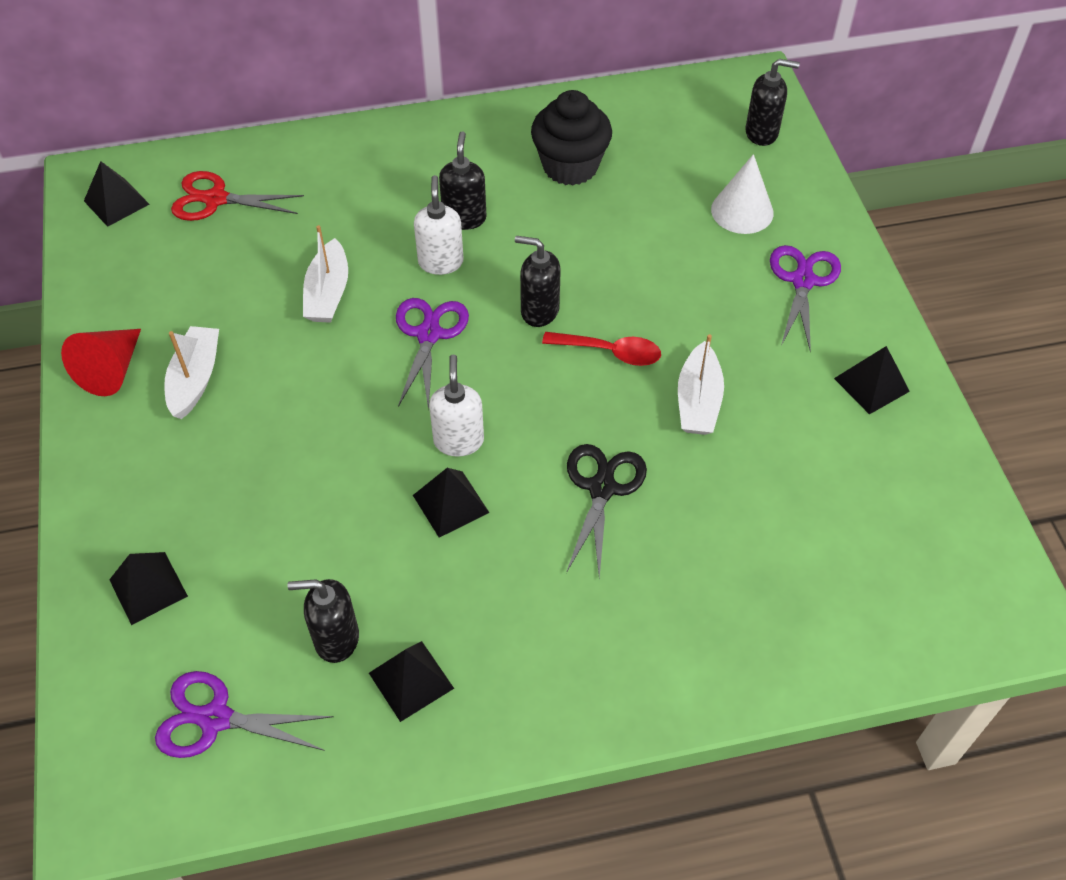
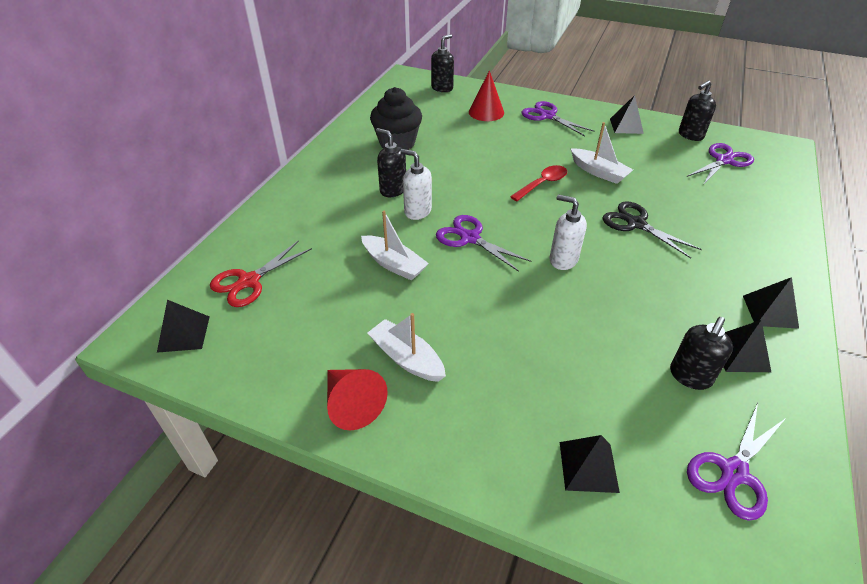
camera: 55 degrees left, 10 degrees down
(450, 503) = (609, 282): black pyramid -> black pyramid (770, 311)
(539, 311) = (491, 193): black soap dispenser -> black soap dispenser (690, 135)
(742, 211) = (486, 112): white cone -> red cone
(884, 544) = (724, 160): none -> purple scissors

····················

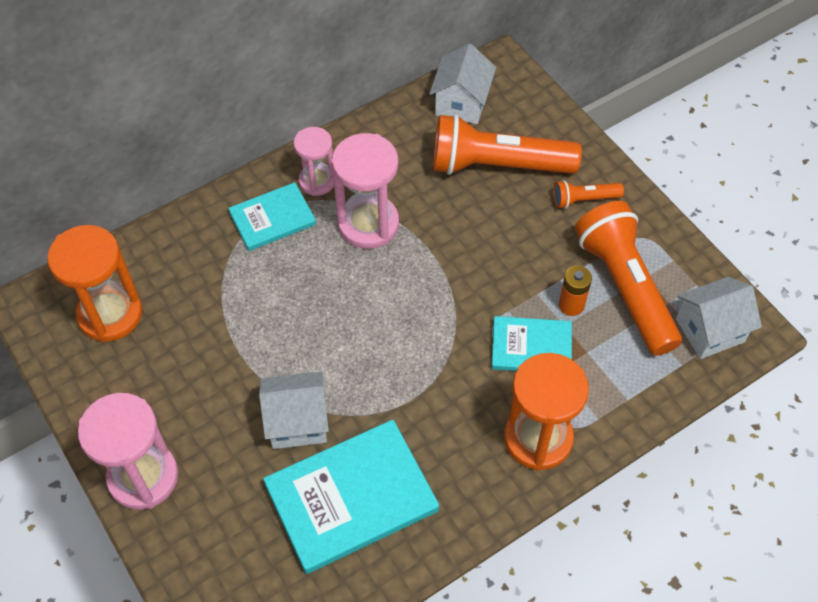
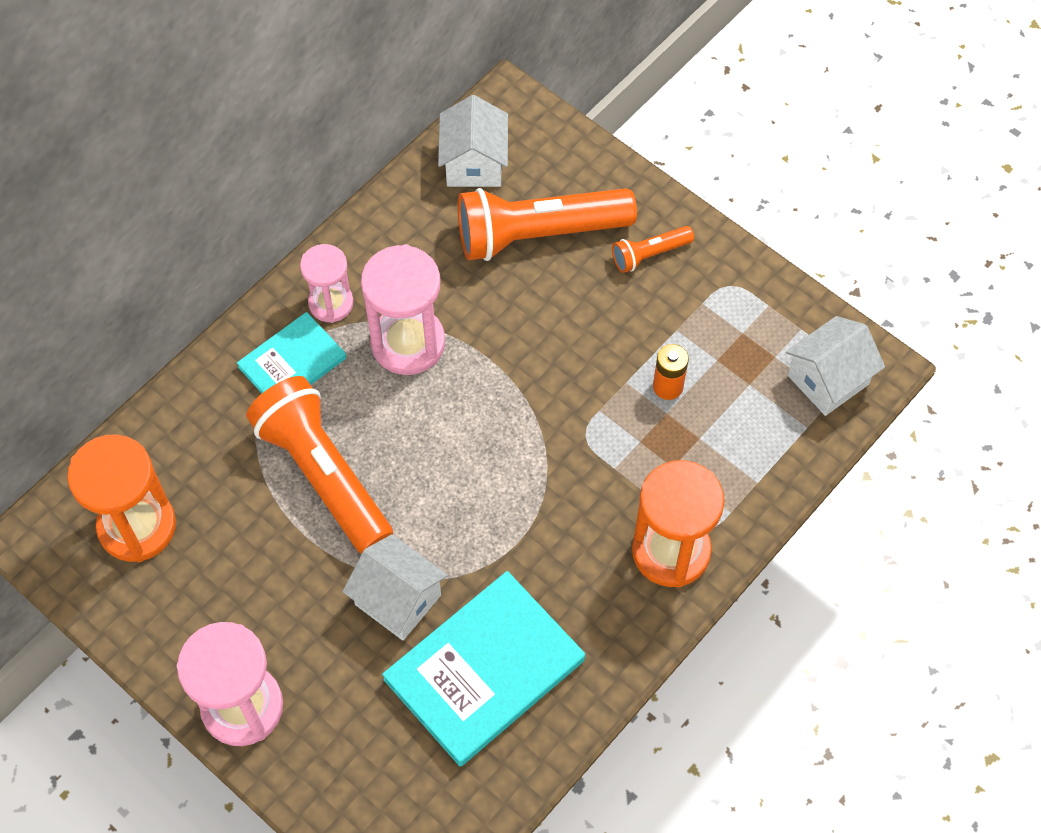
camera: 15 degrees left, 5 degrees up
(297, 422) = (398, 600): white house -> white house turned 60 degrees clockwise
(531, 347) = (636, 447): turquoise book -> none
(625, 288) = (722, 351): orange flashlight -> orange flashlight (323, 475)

····················

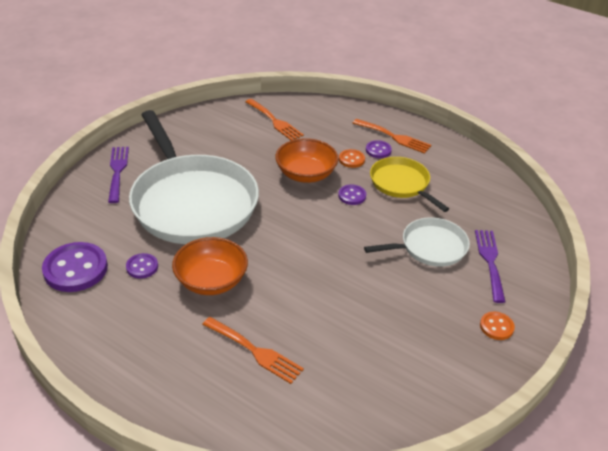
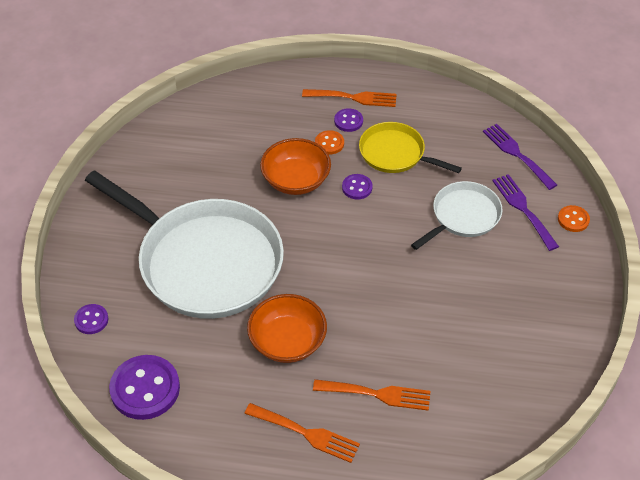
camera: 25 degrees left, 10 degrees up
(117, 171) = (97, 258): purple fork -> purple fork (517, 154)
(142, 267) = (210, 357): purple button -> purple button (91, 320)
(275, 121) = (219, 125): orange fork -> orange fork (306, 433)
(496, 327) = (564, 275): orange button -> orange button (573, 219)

····················

> [WORK REQUEST]: In the entries above, the lines between the one holding "(531, 347) = (636, 447): turquoise" and the one holding "(625, 288) = (722, 351): orange", inclusive, are to be printed exactly as written, and those alone.

> [THE COMPLETED TASK]:
(531, 347) = (636, 447): turquoise book -> none
(625, 288) = (722, 351): orange flashlight -> orange flashlight (323, 475)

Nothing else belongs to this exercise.